[Before-and-after object listings]
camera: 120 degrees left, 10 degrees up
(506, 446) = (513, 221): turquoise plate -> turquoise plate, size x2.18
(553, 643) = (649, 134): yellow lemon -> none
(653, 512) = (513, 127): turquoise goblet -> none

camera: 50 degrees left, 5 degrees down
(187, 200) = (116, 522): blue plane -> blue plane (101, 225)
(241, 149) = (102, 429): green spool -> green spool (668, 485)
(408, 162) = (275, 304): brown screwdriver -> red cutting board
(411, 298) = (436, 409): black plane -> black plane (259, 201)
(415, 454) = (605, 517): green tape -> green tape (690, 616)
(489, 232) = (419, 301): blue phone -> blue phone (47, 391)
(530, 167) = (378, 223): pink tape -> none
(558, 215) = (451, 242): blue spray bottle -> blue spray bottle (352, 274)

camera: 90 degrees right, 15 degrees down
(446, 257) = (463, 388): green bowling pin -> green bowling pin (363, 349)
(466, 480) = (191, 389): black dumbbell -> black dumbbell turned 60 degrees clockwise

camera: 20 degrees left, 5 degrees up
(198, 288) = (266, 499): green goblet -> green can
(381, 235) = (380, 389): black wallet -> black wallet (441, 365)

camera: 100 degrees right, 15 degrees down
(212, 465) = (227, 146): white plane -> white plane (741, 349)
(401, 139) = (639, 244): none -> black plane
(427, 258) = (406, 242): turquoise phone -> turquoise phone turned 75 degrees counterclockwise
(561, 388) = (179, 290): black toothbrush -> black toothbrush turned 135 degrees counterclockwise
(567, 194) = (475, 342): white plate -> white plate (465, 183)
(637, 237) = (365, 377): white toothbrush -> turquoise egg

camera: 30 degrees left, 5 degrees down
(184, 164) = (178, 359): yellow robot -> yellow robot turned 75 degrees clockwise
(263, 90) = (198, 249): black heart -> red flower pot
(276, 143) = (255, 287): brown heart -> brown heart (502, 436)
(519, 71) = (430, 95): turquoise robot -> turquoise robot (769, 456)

Your assignment | Would you repeat each of the records above exactly?

Solution to this problem |
camera: 120 degrees left, 10 degrees up
(506, 446) = (513, 221): turquoise plate -> turquoise plate, size x2.18
(553, 643) = (649, 134): yellow lemon -> none
(653, 512) = (513, 127): turquoise goblet -> none

camera: 50 degrees left, 5 degrees down
(187, 200) = (116, 522): blue plane -> blue plane (101, 225)
(241, 149) = (102, 429): green spool -> green spool (668, 485)
(408, 162) = (275, 304): brown screwdriver -> red cutting board
(411, 298) = (436, 409): black plane -> black plane (259, 201)
(415, 454) = (605, 517): green tape -> green tape (690, 616)
(489, 232) = (419, 301): blue phone -> blue phone (47, 391)
(530, 167) = (378, 223): pink tape -> none
(558, 215) = (451, 242): blue spray bottle -> blue spray bottle (352, 274)

camera: 90 degrees right, 15 degrees down
(446, 257) = (463, 388): green bowling pin -> green bowling pin (363, 349)
(466, 480) = (191, 389): black dumbbell -> black dumbbell turned 60 degrees clockwise

camera: 20 degrees left, 5 degrees up
(198, 288) = (266, 499): green goblet -> green can
(381, 235) = (380, 389): black wallet -> black wallet (441, 365)

camera: 100 degrees right, 15 degrees down
(212, 465) = (227, 146): white plane -> white plane (741, 349)
(401, 139) = (639, 244): none -> black plane
(427, 258) = (406, 242): turquoise phone -> turquoise phone turned 75 degrees counterclockwise
(561, 388) = (179, 290): black toothbrush -> black toothbrush turned 135 degrees counterclockwise
(567, 194) = (475, 342): white plate -> white plate (465, 183)
(637, 237) = (365, 377): white toothbrush -> turquoise egg

camera: 30 degrees left, 5 degrees down
(184, 164) = (178, 359): yellow robot -> yellow robot turned 75 degrees clockwise
(263, 90) = (198, 249): black heart -> red flower pot
(276, 143) = (255, 287): brown heart -> brown heart (502, 436)
(519, 71) = (430, 95): turquoise robot -> turquoise robot (769, 456)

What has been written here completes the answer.